*** SOURCE INFORMATION ***

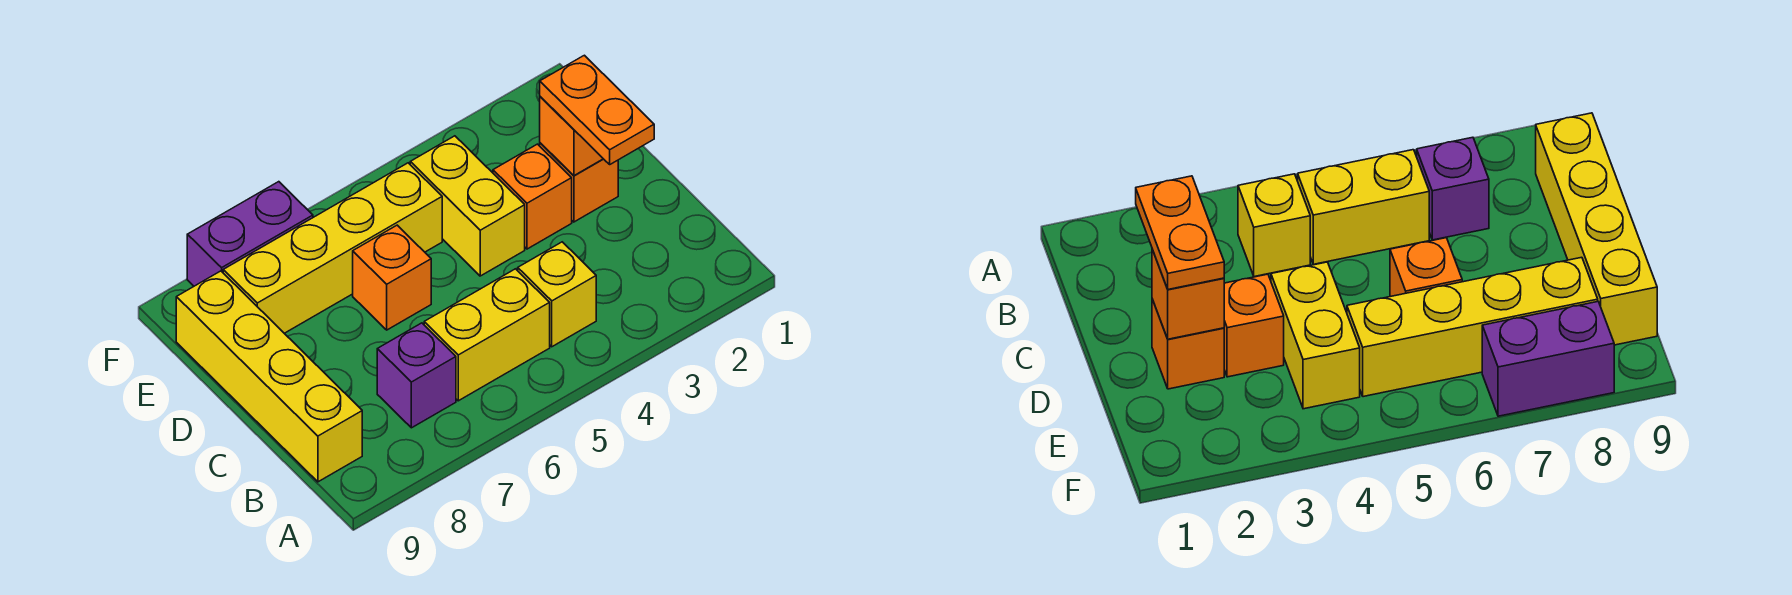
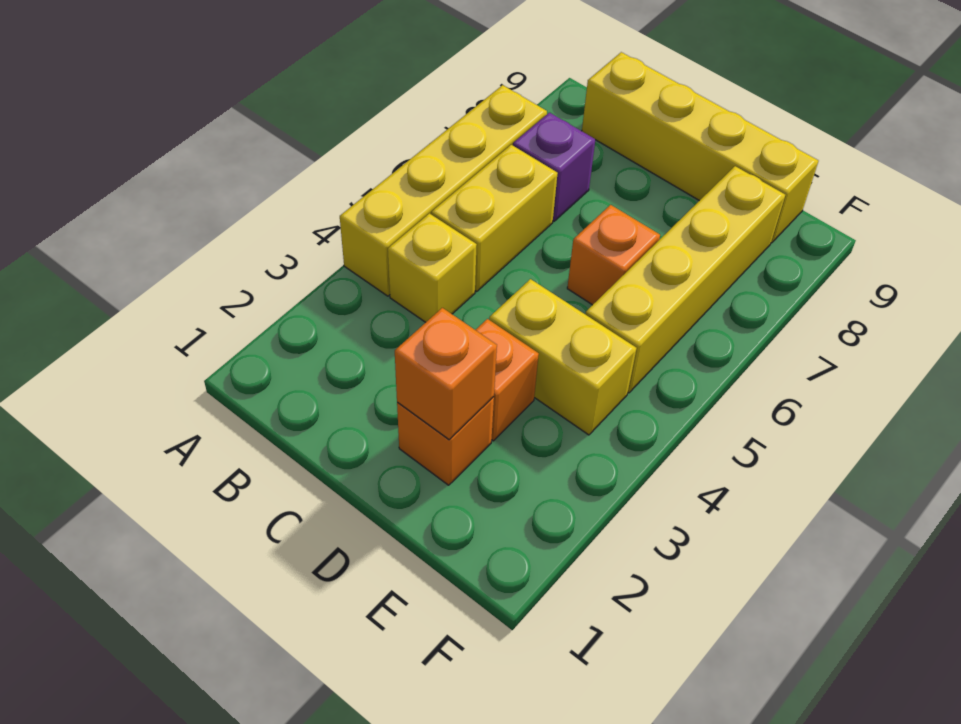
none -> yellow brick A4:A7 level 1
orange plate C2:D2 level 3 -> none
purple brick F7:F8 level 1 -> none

*** End of SOURCE INFORMATION ***
*** SOURCE INFORMATION ***

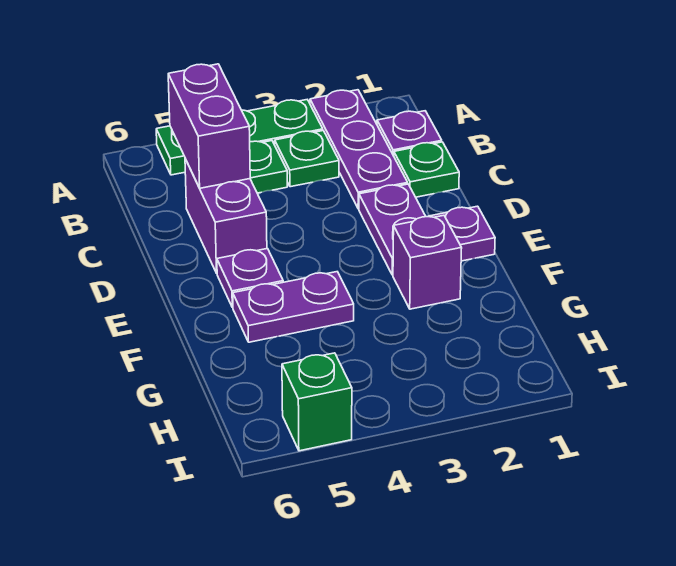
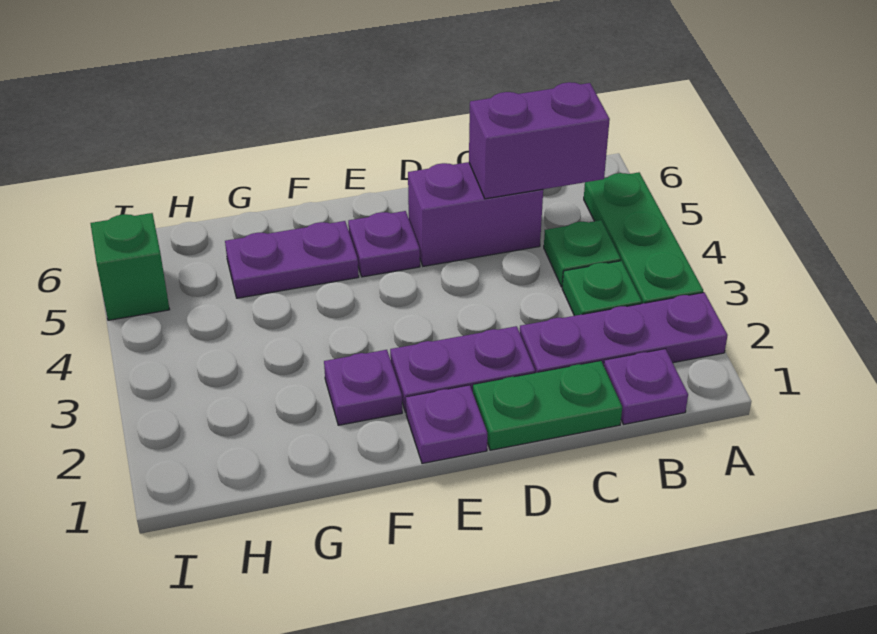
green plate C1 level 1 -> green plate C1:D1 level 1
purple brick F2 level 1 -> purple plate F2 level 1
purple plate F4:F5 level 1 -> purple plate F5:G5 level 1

*** End of SOURCE INFORMATION ***

● TASK OBJECTIVE:
In the listing, find every line with the word "plate" and state how many there are, nothing more.

● SOLUTION FOR THIS EXERCISE:
4